[Entries from a data collection]
>>>

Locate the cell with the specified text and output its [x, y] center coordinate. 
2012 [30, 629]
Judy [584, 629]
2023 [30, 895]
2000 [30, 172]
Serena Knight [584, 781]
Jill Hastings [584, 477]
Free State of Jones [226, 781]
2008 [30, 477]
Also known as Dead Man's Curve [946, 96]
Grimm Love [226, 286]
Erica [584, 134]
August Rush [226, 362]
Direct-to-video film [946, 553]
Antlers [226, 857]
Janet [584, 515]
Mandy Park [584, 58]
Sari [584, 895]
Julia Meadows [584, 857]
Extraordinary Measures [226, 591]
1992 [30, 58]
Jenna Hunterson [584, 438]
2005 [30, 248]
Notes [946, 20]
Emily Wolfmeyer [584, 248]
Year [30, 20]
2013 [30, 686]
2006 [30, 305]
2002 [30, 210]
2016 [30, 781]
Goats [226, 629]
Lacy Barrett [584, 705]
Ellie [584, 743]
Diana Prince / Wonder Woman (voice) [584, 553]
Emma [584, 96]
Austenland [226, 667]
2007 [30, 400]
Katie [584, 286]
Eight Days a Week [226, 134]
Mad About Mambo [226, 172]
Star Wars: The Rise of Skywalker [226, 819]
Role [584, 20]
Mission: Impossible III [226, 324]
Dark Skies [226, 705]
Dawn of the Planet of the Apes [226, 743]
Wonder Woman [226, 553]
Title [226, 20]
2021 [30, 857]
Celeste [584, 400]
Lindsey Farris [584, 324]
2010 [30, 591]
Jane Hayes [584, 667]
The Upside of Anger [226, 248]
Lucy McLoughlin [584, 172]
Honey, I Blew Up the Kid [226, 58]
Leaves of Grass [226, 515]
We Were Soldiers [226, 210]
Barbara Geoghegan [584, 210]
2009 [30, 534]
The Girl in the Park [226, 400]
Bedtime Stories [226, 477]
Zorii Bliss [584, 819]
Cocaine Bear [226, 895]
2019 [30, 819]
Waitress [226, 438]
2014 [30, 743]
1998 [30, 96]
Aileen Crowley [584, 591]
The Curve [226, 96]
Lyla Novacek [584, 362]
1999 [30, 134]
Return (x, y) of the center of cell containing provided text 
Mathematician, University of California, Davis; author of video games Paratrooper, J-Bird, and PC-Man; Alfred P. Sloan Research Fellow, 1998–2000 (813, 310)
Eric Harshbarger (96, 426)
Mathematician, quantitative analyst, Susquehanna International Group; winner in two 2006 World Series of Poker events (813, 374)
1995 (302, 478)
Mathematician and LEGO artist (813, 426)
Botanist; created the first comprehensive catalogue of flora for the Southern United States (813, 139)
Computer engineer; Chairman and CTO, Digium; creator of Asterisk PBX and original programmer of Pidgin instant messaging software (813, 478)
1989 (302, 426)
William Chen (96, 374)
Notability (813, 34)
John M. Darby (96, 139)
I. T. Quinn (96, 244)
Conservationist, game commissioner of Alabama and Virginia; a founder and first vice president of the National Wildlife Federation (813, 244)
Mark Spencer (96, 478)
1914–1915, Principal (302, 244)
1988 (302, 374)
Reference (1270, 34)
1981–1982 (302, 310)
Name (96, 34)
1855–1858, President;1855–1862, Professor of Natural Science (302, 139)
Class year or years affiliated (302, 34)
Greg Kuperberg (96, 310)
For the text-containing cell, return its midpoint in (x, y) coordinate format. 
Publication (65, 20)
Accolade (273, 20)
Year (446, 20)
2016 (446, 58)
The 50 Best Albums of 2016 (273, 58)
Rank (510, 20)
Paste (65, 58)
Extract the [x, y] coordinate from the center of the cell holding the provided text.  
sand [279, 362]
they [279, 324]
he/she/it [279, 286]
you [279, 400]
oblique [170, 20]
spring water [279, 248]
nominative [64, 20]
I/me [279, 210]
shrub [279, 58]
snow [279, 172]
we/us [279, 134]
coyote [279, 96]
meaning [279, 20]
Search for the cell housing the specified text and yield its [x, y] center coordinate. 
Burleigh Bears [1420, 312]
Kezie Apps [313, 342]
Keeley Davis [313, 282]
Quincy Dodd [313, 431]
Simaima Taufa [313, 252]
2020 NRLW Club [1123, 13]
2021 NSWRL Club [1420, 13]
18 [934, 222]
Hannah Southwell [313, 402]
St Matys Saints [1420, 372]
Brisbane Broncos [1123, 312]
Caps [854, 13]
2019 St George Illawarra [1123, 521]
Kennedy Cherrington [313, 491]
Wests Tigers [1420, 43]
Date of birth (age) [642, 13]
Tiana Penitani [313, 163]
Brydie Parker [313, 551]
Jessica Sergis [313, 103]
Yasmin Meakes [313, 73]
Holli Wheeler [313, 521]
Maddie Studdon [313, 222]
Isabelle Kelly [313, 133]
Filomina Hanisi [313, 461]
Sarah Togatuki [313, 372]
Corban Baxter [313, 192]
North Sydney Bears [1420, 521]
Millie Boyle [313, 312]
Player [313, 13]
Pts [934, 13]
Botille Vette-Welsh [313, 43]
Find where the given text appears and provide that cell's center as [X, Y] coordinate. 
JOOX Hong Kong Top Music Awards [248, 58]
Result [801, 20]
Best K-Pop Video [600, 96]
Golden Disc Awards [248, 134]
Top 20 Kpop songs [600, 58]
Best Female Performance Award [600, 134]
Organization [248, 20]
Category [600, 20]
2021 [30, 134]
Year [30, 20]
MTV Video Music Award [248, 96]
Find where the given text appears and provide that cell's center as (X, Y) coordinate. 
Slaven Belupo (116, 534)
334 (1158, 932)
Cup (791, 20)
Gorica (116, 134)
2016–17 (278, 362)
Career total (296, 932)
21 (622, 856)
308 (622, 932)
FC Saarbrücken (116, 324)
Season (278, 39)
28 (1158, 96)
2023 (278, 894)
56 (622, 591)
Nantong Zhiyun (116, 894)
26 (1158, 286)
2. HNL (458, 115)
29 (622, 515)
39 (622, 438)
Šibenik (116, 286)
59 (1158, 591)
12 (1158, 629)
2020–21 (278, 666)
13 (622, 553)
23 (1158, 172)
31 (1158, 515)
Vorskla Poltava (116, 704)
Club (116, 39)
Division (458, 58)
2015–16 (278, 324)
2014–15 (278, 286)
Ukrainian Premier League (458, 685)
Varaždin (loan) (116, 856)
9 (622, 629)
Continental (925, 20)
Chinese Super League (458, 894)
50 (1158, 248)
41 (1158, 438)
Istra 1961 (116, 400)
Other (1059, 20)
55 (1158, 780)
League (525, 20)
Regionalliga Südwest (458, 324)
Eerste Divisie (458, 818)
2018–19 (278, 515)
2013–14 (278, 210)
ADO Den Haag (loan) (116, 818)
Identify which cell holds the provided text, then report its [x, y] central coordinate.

<<<

THE REQUEST — Rewrite the entries above, switching "Grimm Love" to "Rohtenburg" wherever it occurs and leaving everything else unchanged.

REPLY TO THE EXERCISE —
Locate the cell with the specified text and output its [x, y] center coordinate. 
2012 [30, 629]
Judy [584, 629]
2023 [30, 895]
2000 [30, 172]
Serena Knight [584, 781]
Jill Hastings [584, 477]
Free State of Jones [226, 781]
2008 [30, 477]
Also known as Dead Man's Curve [946, 96]
Rohtenburg [226, 286]
Erica [584, 134]
August Rush [226, 362]
Direct-to-video film [946, 553]
Antlers [226, 857]
Janet [584, 515]
Mandy Park [584, 58]
Sari [584, 895]
Julia Meadows [584, 857]
Extraordinary Measures [226, 591]
1992 [30, 58]
Jenna Hunterson [584, 438]
2005 [30, 248]
Notes [946, 20]
Emily Wolfmeyer [584, 248]
Year [30, 20]
2013 [30, 686]
2006 [30, 305]
2002 [30, 210]
2016 [30, 781]
Goats [226, 629]
Lacy Barrett [584, 705]
Ellie [584, 743]
Diana Prince / Wonder Woman (voice) [584, 553]
Emma [584, 96]
Austenland [226, 667]
2007 [30, 400]
Katie [584, 286]
Eight Days a Week [226, 134]
Mad About Mambo [226, 172]
Star Wars: The Rise of Skywalker [226, 819]
Role [584, 20]
Mission: Impossible III [226, 324]
Dark Skies [226, 705]
Dawn of the Planet of the Apes [226, 743]
Wonder Woman [226, 553]
Title [226, 20]
2021 [30, 857]
Celeste [584, 400]
Lindsey Farris [584, 324]
2010 [30, 591]
Jane Hayes [584, 667]
The Upside of Anger [226, 248]
Lucy McLoughlin [584, 172]
Honey, I Blew Up the Kid [226, 58]
Leaves of Grass [226, 515]
We Were Soldiers [226, 210]
Barbara Geoghegan [584, 210]
2009 [30, 534]
The Girl in the Park [226, 400]
Bedtime Stories [226, 477]
Zorii Bliss [584, 819]
Cocaine Bear [226, 895]
2019 [30, 819]
Waitress [226, 438]
2014 [30, 743]
1998 [30, 96]
Aileen Crowley [584, 591]
The Curve [226, 96]
Lyla Novacek [584, 362]
1999 [30, 134]
Return (x, y) of the center of cell containing provided text 
Mathematician, University of California, Davis; author of video games Paratrooper, J-Bird, and PC-Man; Alfred P. Sloan Research Fellow, 1998–2000 (813, 310)
Eric Harshbarger (96, 426)
Mathematician, quantitative analyst, Susquehanna International Group; winner in two 2006 World Series of Poker events (813, 374)
1995 (302, 478)
Mathematician and LEGO artist (813, 426)
Botanist; created the first comprehensive catalogue of flora for the Southern United States (813, 139)
Computer engineer; Chairman and CTO, Digium; creator of Asterisk PBX and original programmer of Pidgin instant messaging software (813, 478)
1989 (302, 426)
William Chen (96, 374)
Notability (813, 34)
John M. Darby (96, 139)
I. T. Quinn (96, 244)
Conservationist, game commissioner of Alabama and Virginia; a founder and first vice president of the National Wildlife Federation (813, 244)
Mark Spencer (96, 478)
1914–1915, Principal (302, 244)
1988 (302, 374)
Reference (1270, 34)
1981–1982 (302, 310)
Name (96, 34)
1855–1858, President;1855–1862, Professor of Natural Science (302, 139)
Class year or years affiliated (302, 34)
Greg Kuperberg (96, 310)
For the text-containing cell, return its midpoint in (x, y) coordinate format. 
Publication (65, 20)
Accolade (273, 20)
Year (446, 20)
2016 (446, 58)
The 50 Best Albums of 2016 (273, 58)
Rank (510, 20)
Paste (65, 58)
Extract the [x, y] coordinate from the center of the cell holding the provided text.  
sand [279, 362]
they [279, 324]
he/she/it [279, 286]
you [279, 400]
oblique [170, 20]
spring water [279, 248]
nominative [64, 20]
I/me [279, 210]
shrub [279, 58]
snow [279, 172]
we/us [279, 134]
coyote [279, 96]
meaning [279, 20]
Search for the cell housing the specified text and yield its [x, y] center coordinate. 
Burleigh Bears [1420, 312]
Kezie Apps [313, 342]
Keeley Davis [313, 282]
Quincy Dodd [313, 431]
Simaima Taufa [313, 252]
2020 NRLW Club [1123, 13]
2021 NSWRL Club [1420, 13]
18 [934, 222]
Hannah Southwell [313, 402]
St Matys Saints [1420, 372]
Brisbane Broncos [1123, 312]
Caps [854, 13]
2019 St George Illawarra [1123, 521]
Kennedy Cherrington [313, 491]
Wests Tigers [1420, 43]
Date of birth (age) [642, 13]
Tiana Penitani [313, 163]
Brydie Parker [313, 551]
Jessica Sergis [313, 103]
Yasmin Meakes [313, 73]
Holli Wheeler [313, 521]
Maddie Studdon [313, 222]
Isabelle Kelly [313, 133]
Filomina Hanisi [313, 461]
Sarah Togatuki [313, 372]
Corban Baxter [313, 192]
North Sydney Bears [1420, 521]
Millie Boyle [313, 312]
Player [313, 13]
Pts [934, 13]
Botille Vette-Welsh [313, 43]
Find where the given text appears and provide that cell's center as [X, Y] coordinate. 
JOOX Hong Kong Top Music Awards [248, 58]
Result [801, 20]
Best K-Pop Video [600, 96]
Golden Disc Awards [248, 134]
Top 20 Kpop songs [600, 58]
Best Female Performance Award [600, 134]
Organization [248, 20]
Category [600, 20]
2021 [30, 134]
Year [30, 20]
MTV Video Music Award [248, 96]
Find where the given text appears and provide that cell's center as (X, Y) coordinate. 
Slaven Belupo (116, 534)
334 (1158, 932)
Cup (791, 20)
Gorica (116, 134)
2016–17 (278, 362)
Career total (296, 932)
21 (622, 856)
308 (622, 932)
FC Saarbrücken (116, 324)
Season (278, 39)
28 (1158, 96)
2023 (278, 894)
56 (622, 591)
Nantong Zhiyun (116, 894)
26 (1158, 286)
2. HNL (458, 115)
29 (622, 515)
39 (622, 438)
Šibenik (116, 286)
59 (1158, 591)
12 (1158, 629)
2020–21 (278, 666)
13 (622, 553)
23 (1158, 172)
31 (1158, 515)
Vorskla Poltava (116, 704)
Club (116, 39)
Division (458, 58)
2015–16 (278, 324)
2014–15 (278, 286)
Ukrainian Premier League (458, 685)
Varaždin (loan) (116, 856)
9 (622, 629)
Continental (925, 20)
Chinese Super League (458, 894)
50 (1158, 248)
41 (1158, 438)
Istra 1961 (116, 400)
Other (1059, 20)
55 (1158, 780)
League (525, 20)
Regionalliga Südwest (458, 324)
Eerste Divisie (458, 818)
2018–19 (278, 515)
2013–14 (278, 210)
ADO Den Haag (loan) (116, 818)
Identify which cell holds the provided text, then report its [x, y] central coordinate.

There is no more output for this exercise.